Assigned task:
One number is the full answer: how many lines in the records contain the word "motorway"?

-- Data for review follows --

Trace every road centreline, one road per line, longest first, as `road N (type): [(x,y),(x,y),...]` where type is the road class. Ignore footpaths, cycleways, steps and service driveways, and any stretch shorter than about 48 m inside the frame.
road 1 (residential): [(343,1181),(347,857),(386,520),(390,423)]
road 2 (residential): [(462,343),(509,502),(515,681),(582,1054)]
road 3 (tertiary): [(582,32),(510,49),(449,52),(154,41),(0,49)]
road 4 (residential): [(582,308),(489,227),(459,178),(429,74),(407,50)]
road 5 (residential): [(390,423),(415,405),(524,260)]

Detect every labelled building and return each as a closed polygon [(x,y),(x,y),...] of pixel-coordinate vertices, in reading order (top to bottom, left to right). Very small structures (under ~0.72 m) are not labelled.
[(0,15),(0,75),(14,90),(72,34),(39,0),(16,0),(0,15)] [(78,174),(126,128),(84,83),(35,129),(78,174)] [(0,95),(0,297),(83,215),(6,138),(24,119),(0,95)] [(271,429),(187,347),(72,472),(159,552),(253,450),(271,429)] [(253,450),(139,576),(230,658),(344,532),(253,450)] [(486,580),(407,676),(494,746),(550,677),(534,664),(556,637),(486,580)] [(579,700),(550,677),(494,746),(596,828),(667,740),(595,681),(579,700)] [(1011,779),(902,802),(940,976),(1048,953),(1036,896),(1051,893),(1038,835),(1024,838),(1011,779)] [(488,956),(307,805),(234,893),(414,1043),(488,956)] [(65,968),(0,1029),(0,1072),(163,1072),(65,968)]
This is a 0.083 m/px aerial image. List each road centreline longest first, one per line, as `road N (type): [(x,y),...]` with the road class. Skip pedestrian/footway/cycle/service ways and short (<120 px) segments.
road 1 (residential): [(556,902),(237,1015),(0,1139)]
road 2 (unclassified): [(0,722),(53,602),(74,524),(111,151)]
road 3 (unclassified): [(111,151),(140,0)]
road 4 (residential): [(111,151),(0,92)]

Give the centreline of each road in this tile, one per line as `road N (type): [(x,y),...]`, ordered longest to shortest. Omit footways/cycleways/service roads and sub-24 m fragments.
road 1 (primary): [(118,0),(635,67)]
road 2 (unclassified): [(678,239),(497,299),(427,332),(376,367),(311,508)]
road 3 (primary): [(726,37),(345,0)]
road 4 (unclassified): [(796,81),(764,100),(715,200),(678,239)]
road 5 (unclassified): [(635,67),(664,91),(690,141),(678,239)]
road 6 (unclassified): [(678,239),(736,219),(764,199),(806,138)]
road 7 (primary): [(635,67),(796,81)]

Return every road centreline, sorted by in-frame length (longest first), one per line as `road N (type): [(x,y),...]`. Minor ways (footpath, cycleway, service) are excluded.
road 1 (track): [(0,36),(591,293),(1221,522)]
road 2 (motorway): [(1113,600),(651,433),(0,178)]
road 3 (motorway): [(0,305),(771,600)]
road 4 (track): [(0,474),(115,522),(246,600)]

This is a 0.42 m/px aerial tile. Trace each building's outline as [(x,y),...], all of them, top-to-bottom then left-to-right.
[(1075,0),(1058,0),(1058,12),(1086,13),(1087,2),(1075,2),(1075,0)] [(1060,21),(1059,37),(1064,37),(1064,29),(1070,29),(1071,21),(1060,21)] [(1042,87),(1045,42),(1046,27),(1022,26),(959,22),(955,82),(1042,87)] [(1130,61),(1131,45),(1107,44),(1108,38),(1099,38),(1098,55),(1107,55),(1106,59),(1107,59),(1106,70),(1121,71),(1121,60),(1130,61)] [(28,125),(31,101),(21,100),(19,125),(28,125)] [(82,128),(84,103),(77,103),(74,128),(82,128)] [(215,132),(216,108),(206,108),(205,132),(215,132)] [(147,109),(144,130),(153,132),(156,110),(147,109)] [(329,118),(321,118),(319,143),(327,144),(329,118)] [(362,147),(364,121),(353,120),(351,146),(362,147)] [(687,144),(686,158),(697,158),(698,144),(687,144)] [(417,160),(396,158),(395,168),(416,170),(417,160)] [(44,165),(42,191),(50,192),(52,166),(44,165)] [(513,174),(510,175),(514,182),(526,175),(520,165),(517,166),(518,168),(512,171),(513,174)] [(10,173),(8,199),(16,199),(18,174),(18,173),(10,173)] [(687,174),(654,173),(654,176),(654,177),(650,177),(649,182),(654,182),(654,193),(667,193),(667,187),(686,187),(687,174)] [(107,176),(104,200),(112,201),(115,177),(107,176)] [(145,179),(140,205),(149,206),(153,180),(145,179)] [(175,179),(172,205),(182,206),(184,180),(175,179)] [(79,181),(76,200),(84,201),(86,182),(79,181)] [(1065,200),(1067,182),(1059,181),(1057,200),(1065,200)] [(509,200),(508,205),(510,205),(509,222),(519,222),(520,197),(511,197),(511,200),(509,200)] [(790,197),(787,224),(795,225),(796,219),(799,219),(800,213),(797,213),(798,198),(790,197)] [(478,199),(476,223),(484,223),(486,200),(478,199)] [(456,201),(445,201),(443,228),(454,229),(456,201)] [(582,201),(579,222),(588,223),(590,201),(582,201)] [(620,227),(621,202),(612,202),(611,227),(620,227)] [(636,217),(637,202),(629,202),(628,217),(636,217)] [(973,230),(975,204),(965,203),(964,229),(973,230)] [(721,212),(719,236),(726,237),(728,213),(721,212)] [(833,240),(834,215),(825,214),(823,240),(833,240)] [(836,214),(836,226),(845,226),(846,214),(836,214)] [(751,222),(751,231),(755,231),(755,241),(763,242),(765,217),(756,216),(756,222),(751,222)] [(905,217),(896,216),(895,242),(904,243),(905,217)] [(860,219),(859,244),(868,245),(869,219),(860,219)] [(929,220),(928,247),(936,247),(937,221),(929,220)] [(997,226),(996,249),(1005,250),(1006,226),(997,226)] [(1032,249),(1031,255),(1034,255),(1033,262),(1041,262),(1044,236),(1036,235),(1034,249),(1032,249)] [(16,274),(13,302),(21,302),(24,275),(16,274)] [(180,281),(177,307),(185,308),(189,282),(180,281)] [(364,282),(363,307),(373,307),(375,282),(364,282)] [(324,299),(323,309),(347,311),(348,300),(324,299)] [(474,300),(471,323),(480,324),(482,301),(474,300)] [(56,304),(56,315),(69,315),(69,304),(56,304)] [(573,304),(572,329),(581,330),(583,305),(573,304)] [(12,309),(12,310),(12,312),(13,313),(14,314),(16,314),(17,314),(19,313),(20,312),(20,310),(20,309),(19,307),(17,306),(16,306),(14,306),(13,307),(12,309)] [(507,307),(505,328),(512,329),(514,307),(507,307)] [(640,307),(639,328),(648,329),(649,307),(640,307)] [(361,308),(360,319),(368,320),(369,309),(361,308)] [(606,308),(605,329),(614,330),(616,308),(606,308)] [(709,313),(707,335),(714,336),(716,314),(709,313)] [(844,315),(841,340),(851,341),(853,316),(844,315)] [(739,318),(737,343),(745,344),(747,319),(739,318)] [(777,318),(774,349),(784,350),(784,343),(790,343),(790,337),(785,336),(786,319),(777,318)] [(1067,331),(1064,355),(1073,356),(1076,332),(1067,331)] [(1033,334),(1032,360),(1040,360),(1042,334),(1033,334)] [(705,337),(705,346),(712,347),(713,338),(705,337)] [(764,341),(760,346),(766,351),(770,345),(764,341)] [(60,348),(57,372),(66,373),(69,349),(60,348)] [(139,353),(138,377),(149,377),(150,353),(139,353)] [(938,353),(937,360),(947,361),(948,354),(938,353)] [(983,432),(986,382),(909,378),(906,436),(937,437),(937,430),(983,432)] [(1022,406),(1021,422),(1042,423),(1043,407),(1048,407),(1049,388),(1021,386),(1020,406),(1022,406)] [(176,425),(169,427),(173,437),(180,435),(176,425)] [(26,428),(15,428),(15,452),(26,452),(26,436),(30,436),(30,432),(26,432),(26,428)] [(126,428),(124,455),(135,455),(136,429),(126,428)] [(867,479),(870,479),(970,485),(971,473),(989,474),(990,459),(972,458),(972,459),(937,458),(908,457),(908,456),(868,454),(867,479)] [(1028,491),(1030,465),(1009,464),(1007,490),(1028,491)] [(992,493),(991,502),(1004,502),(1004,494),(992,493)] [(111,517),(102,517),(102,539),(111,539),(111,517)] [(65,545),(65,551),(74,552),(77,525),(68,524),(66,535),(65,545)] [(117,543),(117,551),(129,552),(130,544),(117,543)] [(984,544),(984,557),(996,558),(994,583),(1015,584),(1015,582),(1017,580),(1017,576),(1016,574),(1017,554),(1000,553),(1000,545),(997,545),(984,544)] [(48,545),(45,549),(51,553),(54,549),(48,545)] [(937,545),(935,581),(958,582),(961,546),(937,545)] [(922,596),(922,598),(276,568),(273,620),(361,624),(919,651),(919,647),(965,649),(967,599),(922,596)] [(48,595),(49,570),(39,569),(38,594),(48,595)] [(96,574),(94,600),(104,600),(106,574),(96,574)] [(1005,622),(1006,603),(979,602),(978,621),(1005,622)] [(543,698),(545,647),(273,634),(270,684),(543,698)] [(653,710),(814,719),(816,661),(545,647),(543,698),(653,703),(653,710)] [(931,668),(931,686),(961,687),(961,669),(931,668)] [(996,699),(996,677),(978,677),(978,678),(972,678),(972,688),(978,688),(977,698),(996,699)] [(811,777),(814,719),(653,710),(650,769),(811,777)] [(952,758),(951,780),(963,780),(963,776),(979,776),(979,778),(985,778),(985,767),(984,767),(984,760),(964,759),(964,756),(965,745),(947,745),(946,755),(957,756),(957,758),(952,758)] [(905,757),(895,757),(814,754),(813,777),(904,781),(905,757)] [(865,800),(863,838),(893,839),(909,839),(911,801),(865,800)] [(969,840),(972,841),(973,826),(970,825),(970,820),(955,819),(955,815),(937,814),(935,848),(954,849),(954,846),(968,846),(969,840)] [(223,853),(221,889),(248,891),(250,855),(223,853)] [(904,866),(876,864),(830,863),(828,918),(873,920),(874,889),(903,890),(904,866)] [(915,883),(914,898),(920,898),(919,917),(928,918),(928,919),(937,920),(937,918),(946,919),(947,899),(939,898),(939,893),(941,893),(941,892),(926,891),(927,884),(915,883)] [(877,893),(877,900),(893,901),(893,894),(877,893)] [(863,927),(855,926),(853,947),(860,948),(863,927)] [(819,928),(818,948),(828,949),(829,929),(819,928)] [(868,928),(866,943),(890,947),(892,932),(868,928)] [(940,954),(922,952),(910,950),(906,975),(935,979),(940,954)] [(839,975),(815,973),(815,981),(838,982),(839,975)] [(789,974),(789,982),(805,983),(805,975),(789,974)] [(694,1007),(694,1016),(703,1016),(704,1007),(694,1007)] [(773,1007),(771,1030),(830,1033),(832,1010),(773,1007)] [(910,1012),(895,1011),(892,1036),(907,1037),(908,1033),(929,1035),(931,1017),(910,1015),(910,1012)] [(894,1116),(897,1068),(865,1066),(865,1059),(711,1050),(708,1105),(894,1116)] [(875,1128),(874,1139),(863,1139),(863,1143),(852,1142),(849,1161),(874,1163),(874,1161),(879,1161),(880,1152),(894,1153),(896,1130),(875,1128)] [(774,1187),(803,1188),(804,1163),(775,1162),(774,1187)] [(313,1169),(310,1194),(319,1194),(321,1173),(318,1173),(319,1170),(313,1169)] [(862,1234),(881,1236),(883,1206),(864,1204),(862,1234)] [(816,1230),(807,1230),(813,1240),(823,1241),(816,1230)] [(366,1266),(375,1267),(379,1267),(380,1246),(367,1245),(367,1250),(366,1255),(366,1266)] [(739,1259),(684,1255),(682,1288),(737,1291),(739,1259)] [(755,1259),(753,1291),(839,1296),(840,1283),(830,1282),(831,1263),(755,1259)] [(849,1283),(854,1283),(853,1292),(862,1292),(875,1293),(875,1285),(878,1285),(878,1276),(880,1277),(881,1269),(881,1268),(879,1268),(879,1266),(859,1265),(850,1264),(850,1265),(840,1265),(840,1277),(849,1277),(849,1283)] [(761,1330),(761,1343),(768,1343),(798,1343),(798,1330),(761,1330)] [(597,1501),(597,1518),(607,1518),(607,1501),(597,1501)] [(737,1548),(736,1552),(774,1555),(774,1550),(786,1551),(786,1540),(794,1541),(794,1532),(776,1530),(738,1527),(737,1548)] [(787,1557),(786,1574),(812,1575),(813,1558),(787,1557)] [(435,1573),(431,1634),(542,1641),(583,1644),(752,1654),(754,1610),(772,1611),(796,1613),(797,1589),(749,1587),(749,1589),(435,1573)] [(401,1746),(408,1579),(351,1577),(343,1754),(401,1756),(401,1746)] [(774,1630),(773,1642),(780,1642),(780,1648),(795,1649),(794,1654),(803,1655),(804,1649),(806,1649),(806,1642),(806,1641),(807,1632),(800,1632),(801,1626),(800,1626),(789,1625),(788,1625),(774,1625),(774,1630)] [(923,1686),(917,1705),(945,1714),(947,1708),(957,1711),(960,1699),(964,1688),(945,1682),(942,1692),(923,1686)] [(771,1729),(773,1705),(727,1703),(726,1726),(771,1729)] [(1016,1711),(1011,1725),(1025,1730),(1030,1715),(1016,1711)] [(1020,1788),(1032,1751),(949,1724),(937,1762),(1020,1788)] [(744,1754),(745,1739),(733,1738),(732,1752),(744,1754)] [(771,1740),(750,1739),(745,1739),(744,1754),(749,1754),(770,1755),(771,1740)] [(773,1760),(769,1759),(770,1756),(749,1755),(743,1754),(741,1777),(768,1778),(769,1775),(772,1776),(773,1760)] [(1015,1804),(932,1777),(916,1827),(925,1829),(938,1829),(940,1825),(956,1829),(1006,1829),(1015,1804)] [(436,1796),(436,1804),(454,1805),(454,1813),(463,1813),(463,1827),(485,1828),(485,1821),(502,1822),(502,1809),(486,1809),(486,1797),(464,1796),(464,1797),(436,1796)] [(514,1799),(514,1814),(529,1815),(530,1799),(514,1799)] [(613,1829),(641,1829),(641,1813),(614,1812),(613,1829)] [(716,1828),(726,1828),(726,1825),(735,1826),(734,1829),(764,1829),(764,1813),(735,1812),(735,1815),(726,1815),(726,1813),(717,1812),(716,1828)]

-- Data for review concluded --

Output of the task:
2